━━━━━ RECORDS FOR THIS TASK ━━━━━

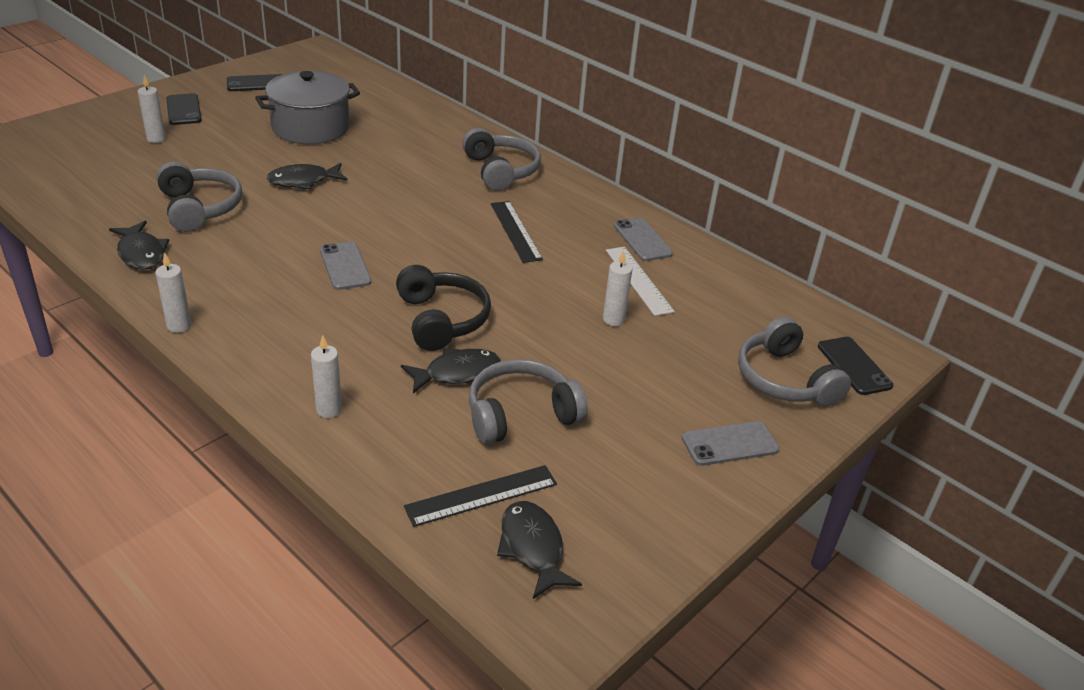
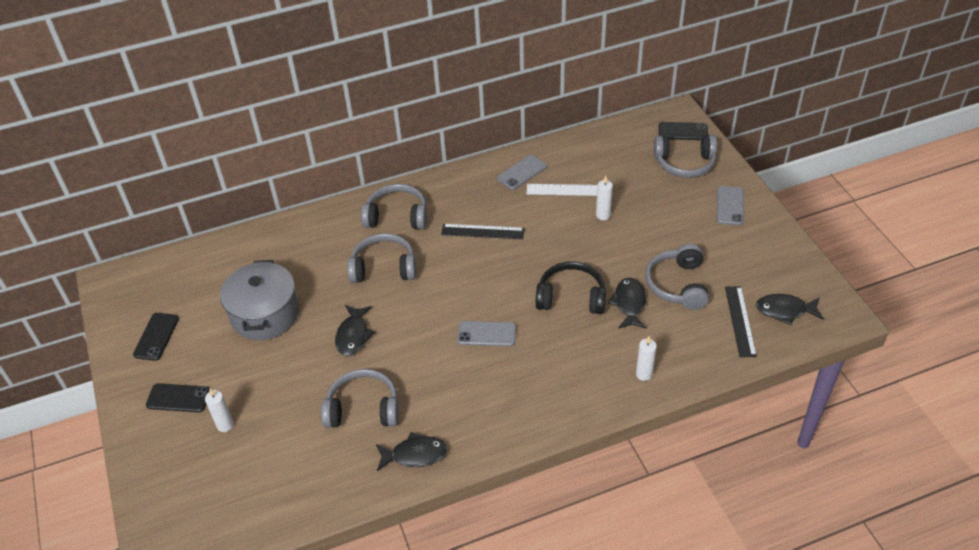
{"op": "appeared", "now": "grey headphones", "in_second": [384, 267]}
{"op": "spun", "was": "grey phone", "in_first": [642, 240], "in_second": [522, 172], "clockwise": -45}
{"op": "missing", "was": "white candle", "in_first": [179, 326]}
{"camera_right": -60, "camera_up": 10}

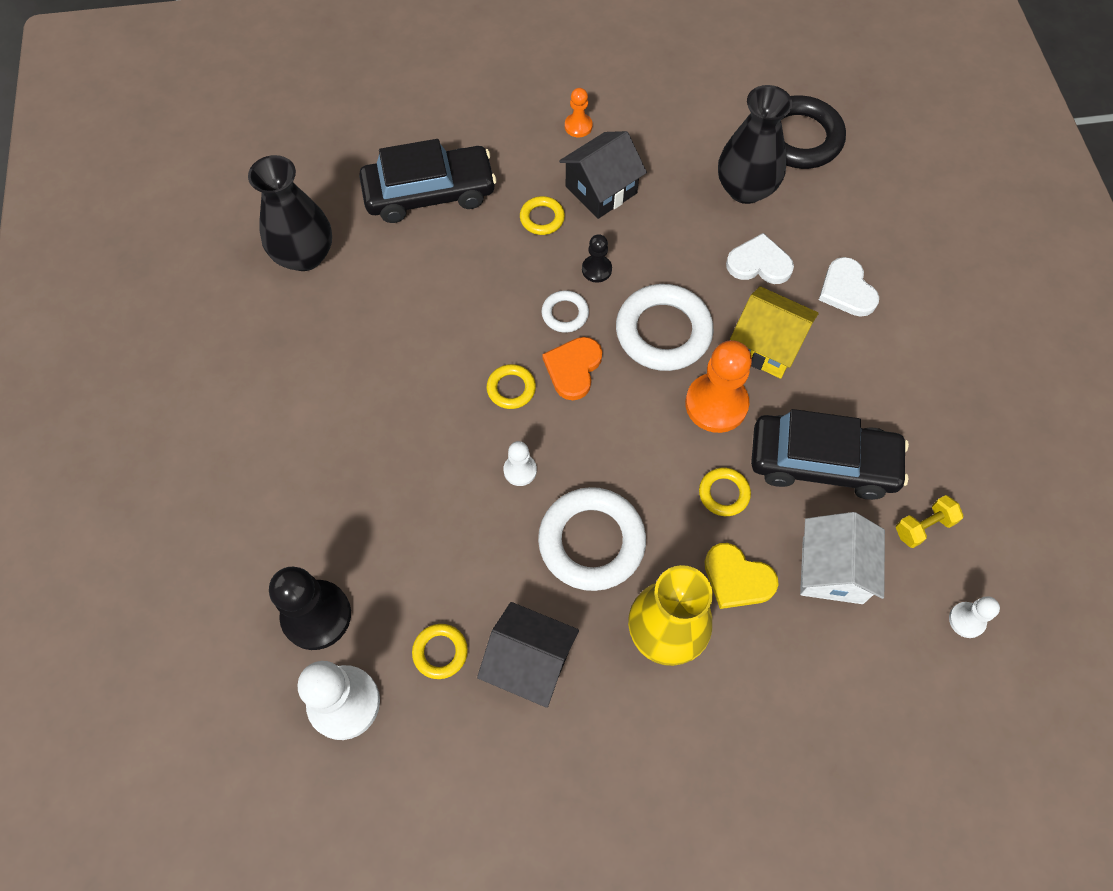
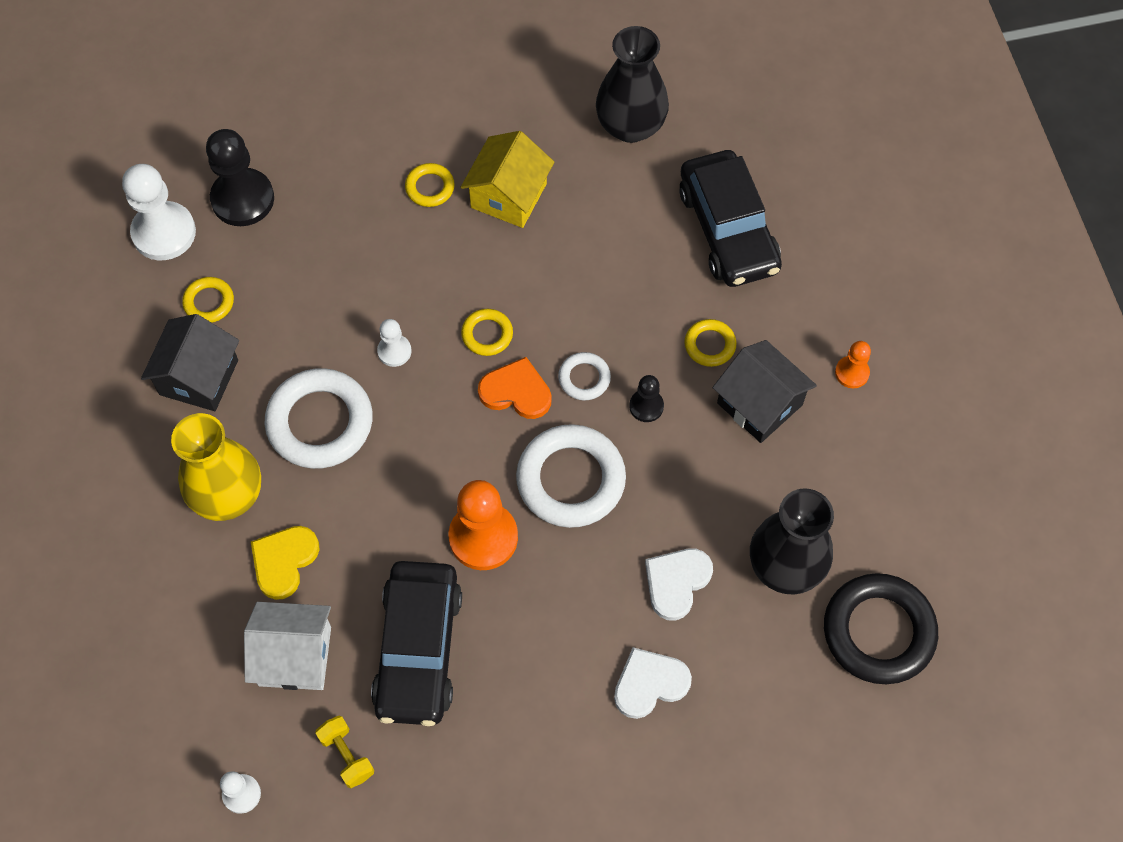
{"op": "relocated", "was": "yellow ring", "in_first": [724, 493], "in_second": [430, 187]}
{"op": "relocated", "was": "yellow house", "in_first": [766, 345], "in_second": [508, 195]}
{"op": "spun", "was": "white heart", "in_first": [759, 263], "in_second": [676, 582], "clockwise": -150}
{"camera_right": 85, "camera_up": 0}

━━━━━

Without the pictures, write out every entry exactly as it appears.

{"op": "appeared", "now": "grey headphones", "in_second": [384, 267]}
{"op": "spun", "was": "grey phone", "in_first": [642, 240], "in_second": [522, 172], "clockwise": -45}
{"op": "missing", "was": "white candle", "in_first": [179, 326]}
{"camera_right": -60, "camera_up": 10}

{"op": "relocated", "was": "yellow ring", "in_first": [724, 493], "in_second": [430, 187]}
{"op": "relocated", "was": "yellow house", "in_first": [766, 345], "in_second": [508, 195]}
{"op": "spun", "was": "white heart", "in_first": [759, 263], "in_second": [676, 582], "clockwise": -150}
{"camera_right": 85, "camera_up": 0}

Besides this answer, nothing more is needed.